-- Supplied entries --
* * *

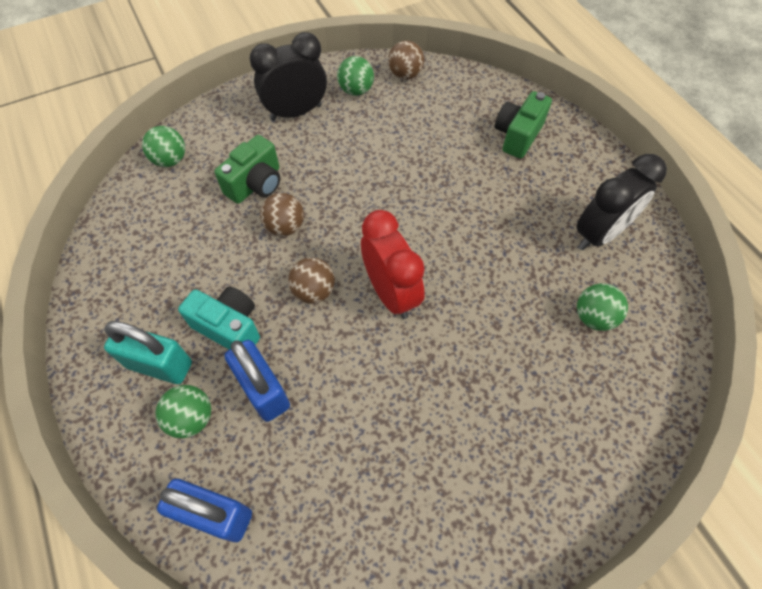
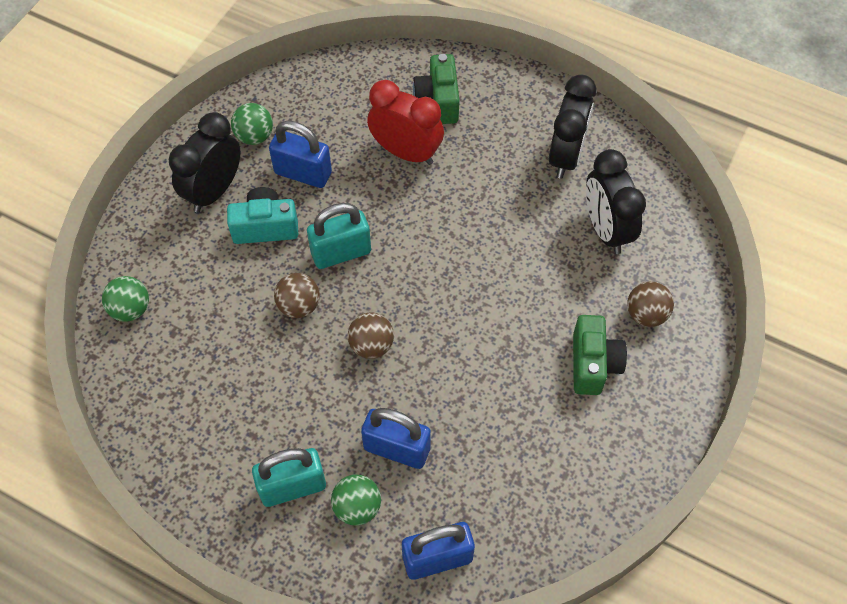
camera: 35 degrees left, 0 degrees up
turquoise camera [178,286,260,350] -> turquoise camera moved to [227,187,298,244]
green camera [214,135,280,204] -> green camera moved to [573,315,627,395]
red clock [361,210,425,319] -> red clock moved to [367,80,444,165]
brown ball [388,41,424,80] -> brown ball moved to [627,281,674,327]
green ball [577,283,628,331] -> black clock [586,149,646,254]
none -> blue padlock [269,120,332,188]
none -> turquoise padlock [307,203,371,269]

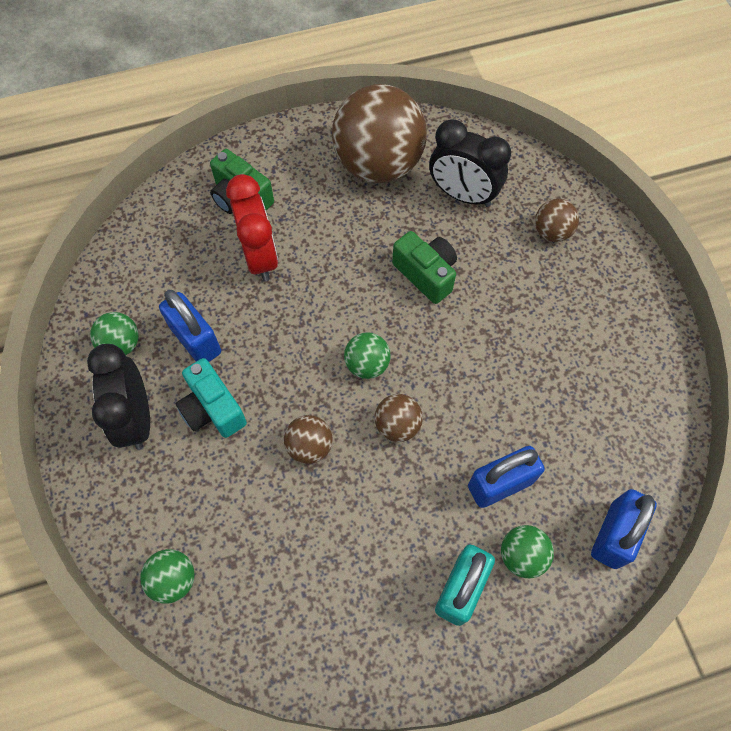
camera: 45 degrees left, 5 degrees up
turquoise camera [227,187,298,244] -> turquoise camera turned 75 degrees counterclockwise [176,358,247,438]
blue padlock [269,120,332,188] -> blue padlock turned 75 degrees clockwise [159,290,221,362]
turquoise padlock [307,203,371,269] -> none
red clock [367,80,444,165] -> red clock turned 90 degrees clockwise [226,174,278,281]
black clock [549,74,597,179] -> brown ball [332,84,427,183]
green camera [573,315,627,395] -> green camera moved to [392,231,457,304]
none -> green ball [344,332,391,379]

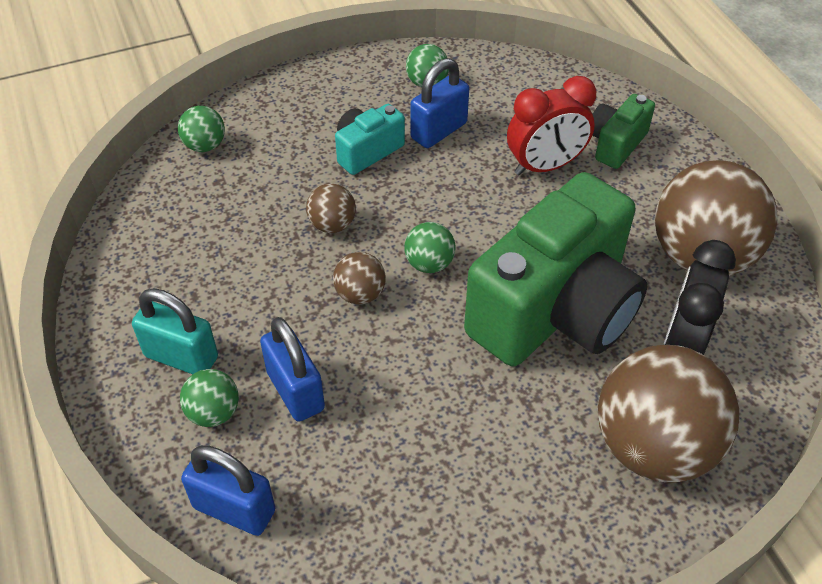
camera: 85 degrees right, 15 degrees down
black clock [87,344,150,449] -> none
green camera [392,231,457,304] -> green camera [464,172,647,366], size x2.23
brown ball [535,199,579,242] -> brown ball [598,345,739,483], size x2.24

* * *

-- Your assignment --
Beginning at the line above with "camera: 45 degrees left, 5 degrees up" and finishing at the line with "blue padlock [269,120,332,188] ->", return each line exactly and return nothing else.

-- Exercise solution --
camera: 45 degrees left, 5 degrees up
turquoise camera [227,187,298,244] -> turquoise camera turned 75 degrees counterclockwise [176,358,247,438]
blue padlock [269,120,332,188] -> blue padlock turned 75 degrees clockwise [159,290,221,362]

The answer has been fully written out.